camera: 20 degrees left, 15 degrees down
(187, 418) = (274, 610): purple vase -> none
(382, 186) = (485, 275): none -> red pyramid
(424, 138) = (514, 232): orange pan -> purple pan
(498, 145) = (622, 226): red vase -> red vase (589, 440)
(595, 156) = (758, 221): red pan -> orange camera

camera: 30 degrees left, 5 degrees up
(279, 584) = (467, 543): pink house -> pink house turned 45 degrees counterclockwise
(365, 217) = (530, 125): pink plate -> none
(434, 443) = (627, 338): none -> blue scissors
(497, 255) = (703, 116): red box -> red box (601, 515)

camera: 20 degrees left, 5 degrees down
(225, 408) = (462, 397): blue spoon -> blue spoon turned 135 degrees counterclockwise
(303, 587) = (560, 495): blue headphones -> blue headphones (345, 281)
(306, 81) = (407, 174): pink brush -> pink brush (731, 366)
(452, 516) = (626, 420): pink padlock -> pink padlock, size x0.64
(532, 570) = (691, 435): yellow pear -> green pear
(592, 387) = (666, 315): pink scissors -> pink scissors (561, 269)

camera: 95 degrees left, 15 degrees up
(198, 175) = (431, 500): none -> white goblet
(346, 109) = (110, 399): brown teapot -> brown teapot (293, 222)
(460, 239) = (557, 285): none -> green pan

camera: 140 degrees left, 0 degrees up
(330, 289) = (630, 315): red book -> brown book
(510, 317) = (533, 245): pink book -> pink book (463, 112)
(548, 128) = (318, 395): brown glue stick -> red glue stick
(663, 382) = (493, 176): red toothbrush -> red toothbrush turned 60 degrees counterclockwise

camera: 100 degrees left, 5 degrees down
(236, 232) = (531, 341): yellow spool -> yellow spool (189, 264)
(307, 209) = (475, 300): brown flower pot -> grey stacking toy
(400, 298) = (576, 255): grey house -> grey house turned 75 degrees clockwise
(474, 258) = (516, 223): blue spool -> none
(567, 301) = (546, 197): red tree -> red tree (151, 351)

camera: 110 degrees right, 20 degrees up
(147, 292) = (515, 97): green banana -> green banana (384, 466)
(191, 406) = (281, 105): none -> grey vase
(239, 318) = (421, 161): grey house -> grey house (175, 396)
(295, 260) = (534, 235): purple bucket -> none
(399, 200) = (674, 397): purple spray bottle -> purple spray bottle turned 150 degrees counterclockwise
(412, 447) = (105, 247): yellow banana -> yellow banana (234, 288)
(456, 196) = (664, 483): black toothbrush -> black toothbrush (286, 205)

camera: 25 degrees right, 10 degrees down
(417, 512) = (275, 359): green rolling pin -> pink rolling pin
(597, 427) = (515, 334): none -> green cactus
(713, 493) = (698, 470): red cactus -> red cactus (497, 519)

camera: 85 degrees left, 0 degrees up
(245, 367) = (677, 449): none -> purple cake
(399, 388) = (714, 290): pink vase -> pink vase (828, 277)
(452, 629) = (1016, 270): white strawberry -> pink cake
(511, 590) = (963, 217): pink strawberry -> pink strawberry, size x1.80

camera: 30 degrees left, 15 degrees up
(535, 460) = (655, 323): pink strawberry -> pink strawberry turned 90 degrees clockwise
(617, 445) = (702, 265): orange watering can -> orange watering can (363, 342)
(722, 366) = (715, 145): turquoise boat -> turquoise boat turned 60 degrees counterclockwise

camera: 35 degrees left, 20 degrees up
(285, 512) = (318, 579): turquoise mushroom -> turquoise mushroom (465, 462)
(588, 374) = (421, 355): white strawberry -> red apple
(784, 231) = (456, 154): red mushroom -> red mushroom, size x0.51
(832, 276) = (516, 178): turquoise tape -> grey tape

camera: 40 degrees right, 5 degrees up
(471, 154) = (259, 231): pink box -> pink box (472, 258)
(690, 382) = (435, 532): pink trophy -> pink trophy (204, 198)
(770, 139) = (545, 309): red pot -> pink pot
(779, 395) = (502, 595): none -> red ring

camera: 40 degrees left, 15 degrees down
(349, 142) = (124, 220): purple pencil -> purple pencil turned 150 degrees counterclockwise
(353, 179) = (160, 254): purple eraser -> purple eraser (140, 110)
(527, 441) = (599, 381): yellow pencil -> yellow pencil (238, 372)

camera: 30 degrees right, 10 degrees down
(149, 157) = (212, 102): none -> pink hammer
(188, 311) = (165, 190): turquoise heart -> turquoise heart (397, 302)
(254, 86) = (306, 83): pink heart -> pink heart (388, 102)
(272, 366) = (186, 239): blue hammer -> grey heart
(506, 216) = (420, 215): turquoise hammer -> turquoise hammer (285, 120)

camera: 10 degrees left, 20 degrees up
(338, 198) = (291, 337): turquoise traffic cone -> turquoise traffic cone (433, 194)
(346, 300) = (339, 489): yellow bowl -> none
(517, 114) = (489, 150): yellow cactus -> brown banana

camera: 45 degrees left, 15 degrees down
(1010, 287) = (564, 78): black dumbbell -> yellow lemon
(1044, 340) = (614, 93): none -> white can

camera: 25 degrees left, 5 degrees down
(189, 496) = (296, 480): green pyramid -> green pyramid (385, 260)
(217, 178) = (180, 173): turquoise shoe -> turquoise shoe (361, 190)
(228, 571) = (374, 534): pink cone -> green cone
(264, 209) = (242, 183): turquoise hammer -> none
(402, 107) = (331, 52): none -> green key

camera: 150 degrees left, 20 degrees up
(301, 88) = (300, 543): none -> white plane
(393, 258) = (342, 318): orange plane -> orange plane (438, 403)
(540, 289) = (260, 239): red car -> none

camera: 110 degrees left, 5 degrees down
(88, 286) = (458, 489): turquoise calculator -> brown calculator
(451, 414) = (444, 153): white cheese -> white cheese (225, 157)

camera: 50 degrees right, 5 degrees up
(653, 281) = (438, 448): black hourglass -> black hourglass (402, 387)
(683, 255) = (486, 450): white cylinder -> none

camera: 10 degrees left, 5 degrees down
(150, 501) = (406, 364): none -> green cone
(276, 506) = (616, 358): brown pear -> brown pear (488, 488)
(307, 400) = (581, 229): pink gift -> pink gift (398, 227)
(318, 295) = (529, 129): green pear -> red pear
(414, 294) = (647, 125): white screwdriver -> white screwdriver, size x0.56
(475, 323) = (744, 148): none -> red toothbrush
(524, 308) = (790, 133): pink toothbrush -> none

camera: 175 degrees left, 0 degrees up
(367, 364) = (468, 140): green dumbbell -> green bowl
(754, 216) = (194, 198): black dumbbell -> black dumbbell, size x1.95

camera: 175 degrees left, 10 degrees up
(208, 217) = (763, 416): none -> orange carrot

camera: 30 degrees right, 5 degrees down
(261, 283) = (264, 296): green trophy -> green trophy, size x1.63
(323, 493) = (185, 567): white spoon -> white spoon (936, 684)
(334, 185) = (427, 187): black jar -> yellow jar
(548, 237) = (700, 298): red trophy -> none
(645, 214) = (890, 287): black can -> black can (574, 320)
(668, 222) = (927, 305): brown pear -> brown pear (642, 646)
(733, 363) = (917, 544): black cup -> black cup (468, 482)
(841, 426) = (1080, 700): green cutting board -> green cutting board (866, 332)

• • • • • • •

Copy all lines from the material that hold "trophy".

Solved exercise:
(690, 382) = (435, 532): pink trophy -> pink trophy (204, 198)
(261, 283) = (264, 296): green trophy -> green trophy, size x1.63
(548, 237) = (700, 298): red trophy -> none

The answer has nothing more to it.